(Stored dataset items)

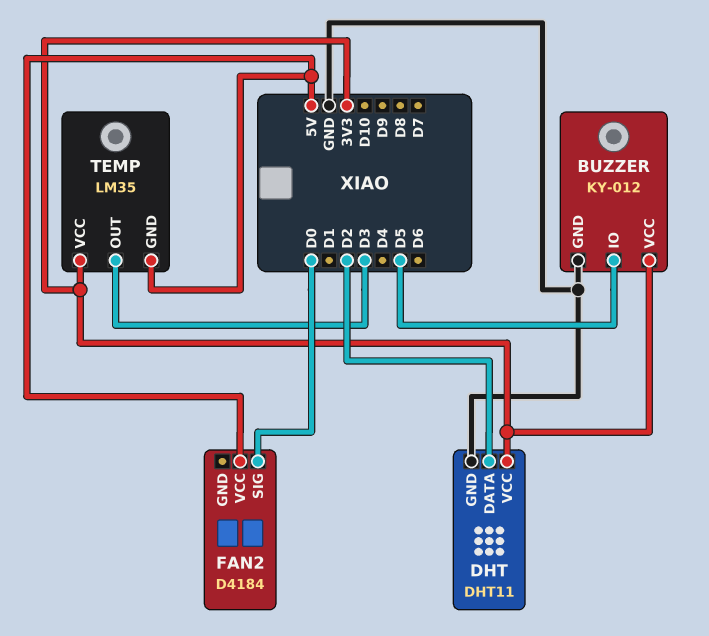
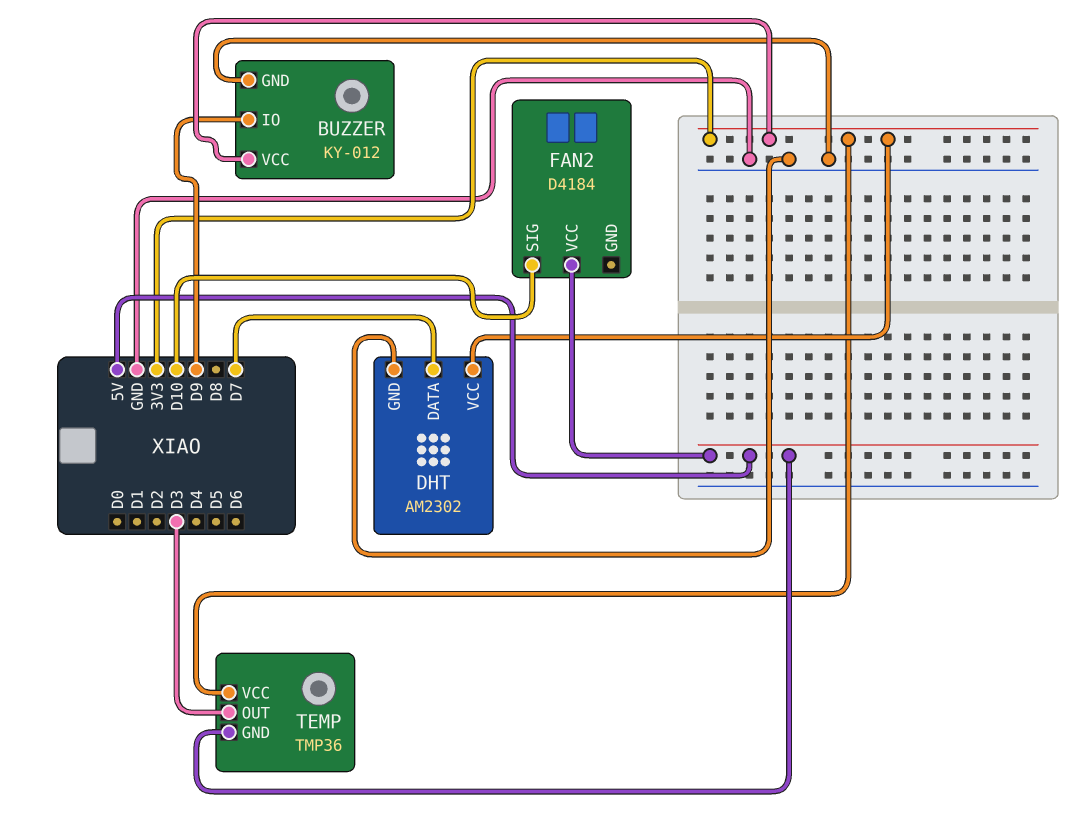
BUZZER pin IO: D5 -> D9
DHT: DHT11 -> AM2302
DHT pin DATA: D2 -> D7
FAN2 pin SIG: D0 -> D10
TEMP: LM35 -> TMP36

### About this task
Without the pictures, return all the entries above exactly as they stand.

### Answer section
BUZZER pin IO: D5 -> D9
DHT: DHT11 -> AM2302
DHT pin DATA: D2 -> D7
FAN2 pin SIG: D0 -> D10
TEMP: LM35 -> TMP36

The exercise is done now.